Your instructions
Return each record word for word and omit the pictures.

Supplied records
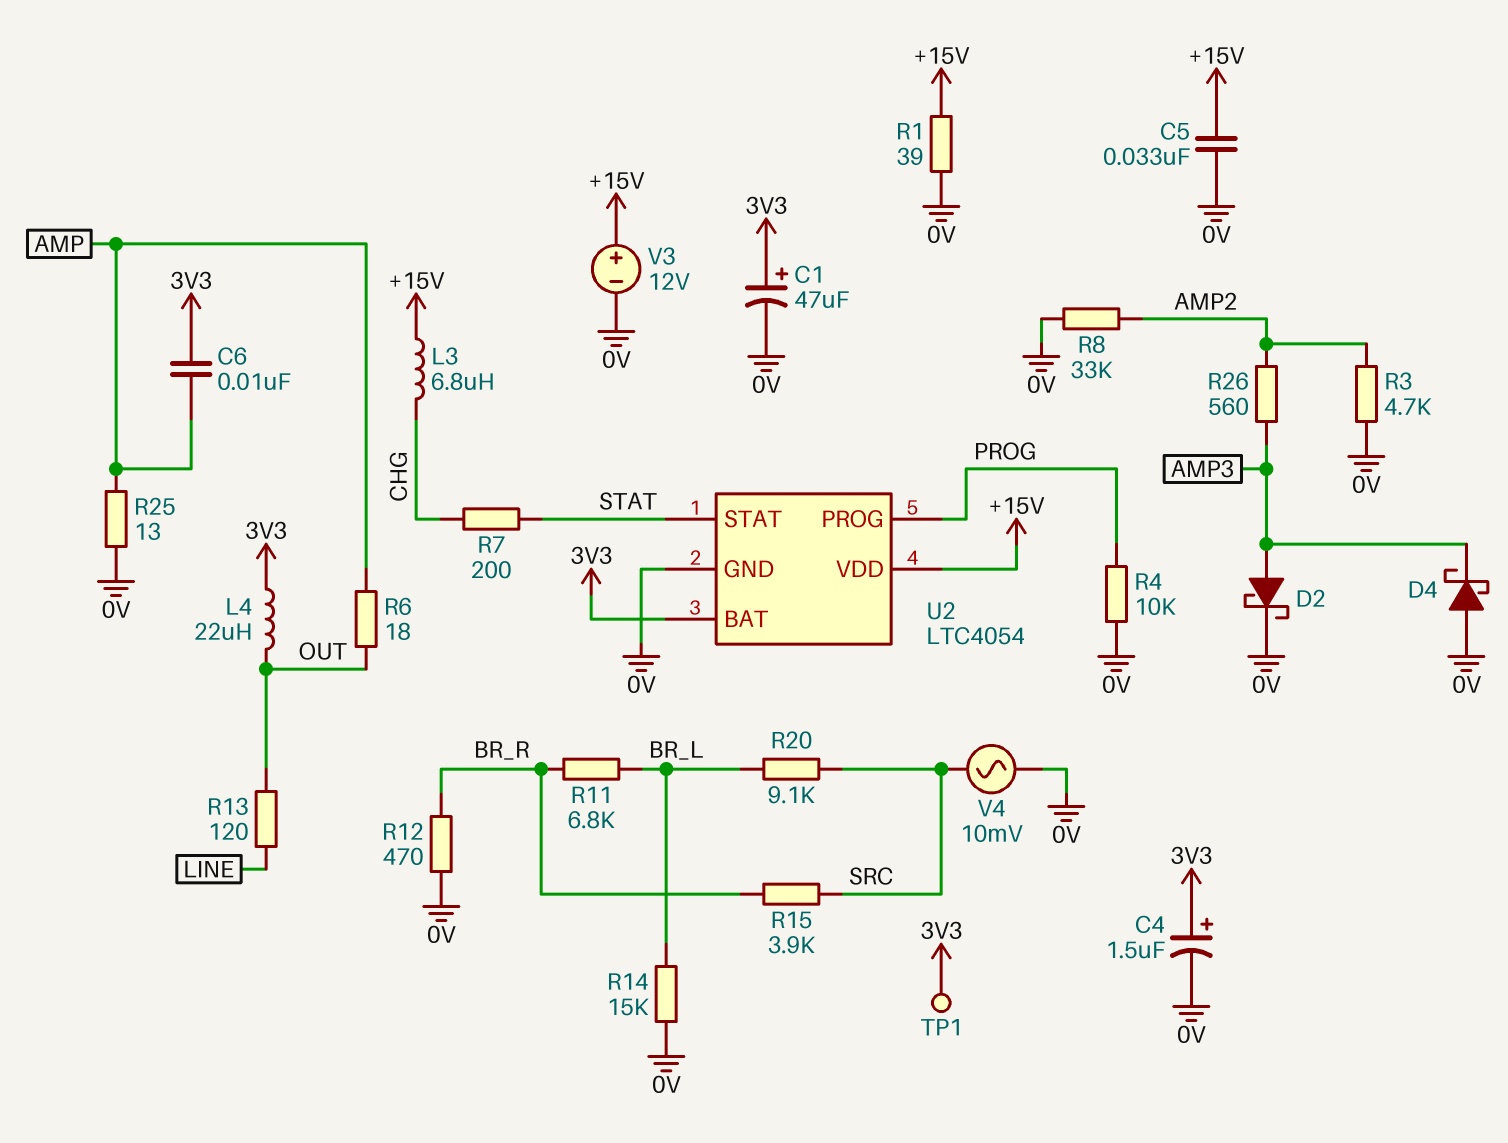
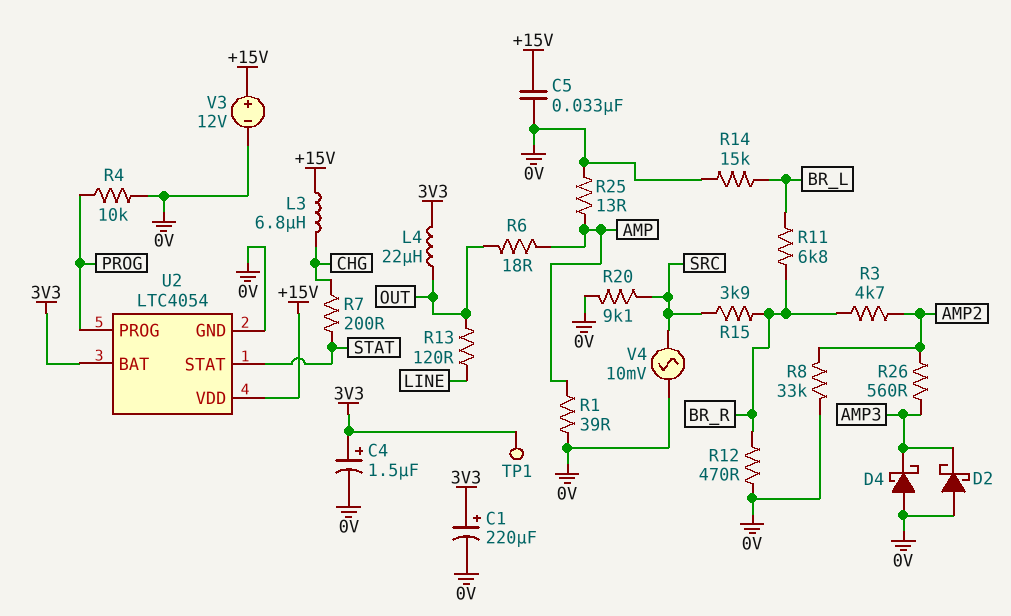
C1: 47uF (plus 3V3, minus 0V) -> 220uF (plus 3V3, minus 0V)
C6: 10nF (3V3, AMP) -> none
D2: schottky (A AMP3, K 0V) -> schottky (A 0V, K AMP3)
R1: 39 (+15V, 0V) -> 39 (0V, AMP)
R3: 4.7k (0V, AMP2) -> 4.7k (AMP2, BR_R)
R20: 9.1k (BR_L, SRC) -> 9.1k (0V, SRC)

Result for this task
C1: 47uF (plus 3V3, minus 0V) -> 220uF (plus 3V3, minus 0V)
C6: 10nF (3V3, AMP) -> none
D2: schottky (A AMP3, K 0V) -> schottky (A 0V, K AMP3)
R1: 39 (+15V, 0V) -> 39 (0V, AMP)
R3: 4.7k (0V, AMP2) -> 4.7k (AMP2, BR_R)
R20: 9.1k (BR_L, SRC) -> 9.1k (0V, SRC)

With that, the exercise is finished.